● **EXERCISE PROMPT**: Return only the lines below starting at the line containing "blue ruler: 4 -> 3" and ending at the line containing "white mouse: 2 -> 0", both included, exactly as they are and with no pictures.

[Object state change records]
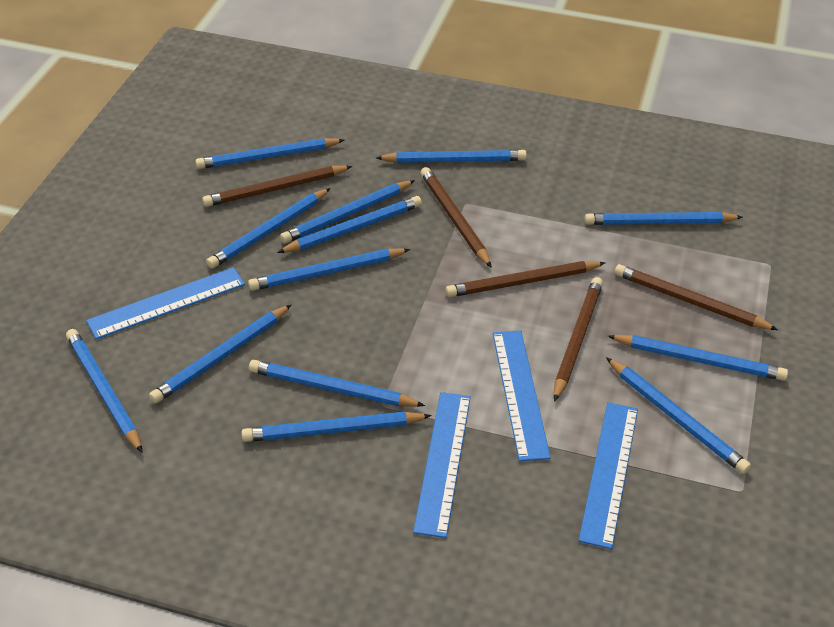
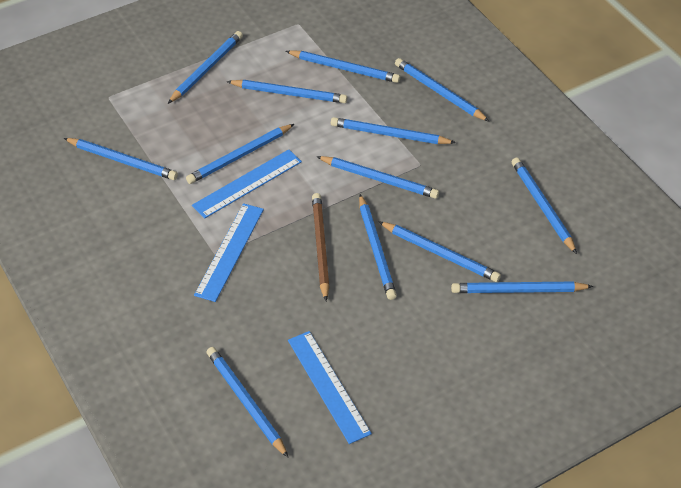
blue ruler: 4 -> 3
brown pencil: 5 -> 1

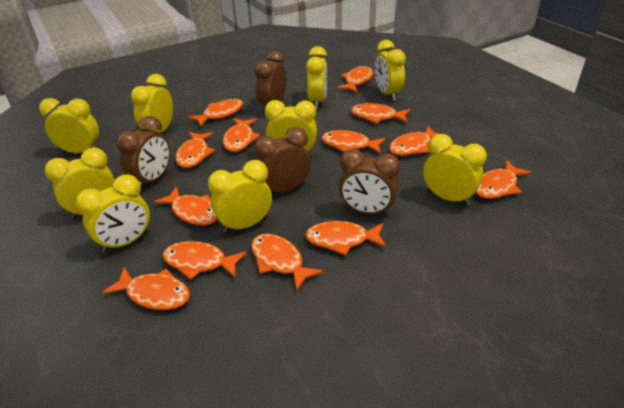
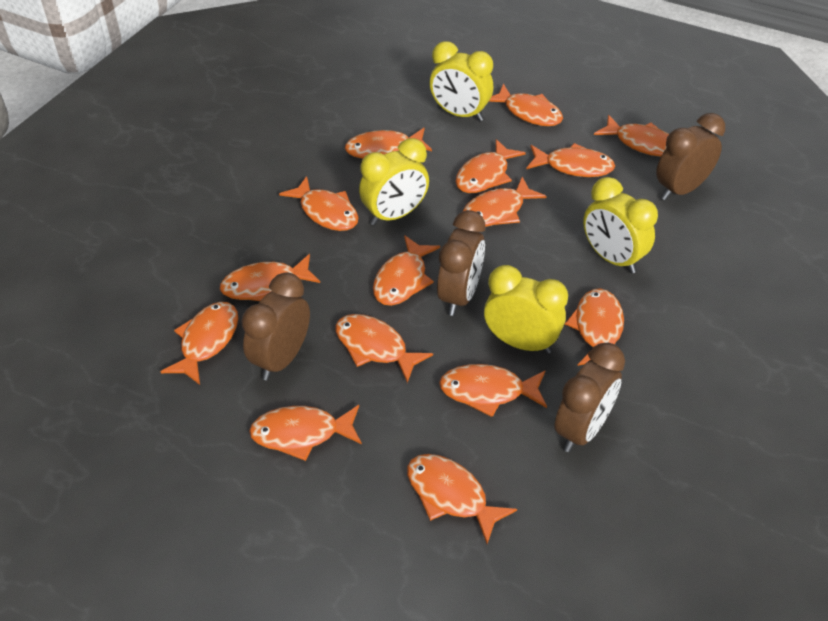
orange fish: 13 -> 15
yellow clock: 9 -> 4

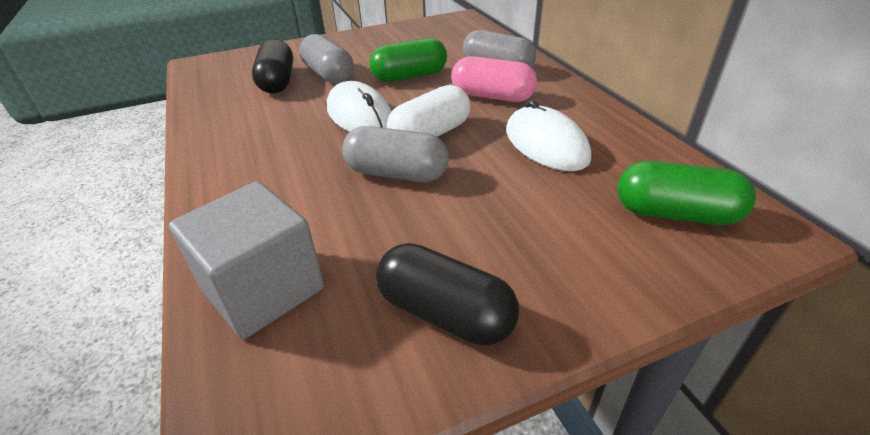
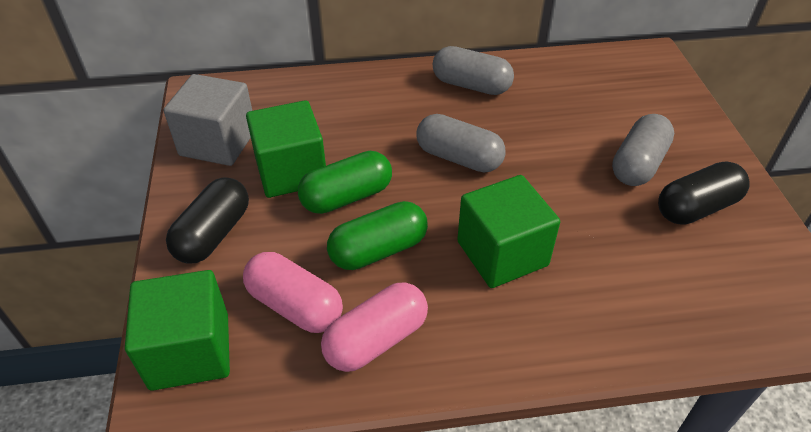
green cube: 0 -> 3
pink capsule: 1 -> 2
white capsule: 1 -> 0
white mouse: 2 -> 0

...

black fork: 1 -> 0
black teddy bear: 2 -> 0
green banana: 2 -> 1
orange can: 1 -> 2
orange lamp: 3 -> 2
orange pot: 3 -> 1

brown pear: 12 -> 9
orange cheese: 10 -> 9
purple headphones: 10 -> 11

● **OUTPUT OF THE TASK**:
blue ruler: 4 -> 3
brown pencil: 5 -> 1

orange fish: 13 -> 15
yellow clock: 9 -> 4

green cube: 0 -> 3
pink capsule: 1 -> 2
white capsule: 1 -> 0
white mouse: 2 -> 0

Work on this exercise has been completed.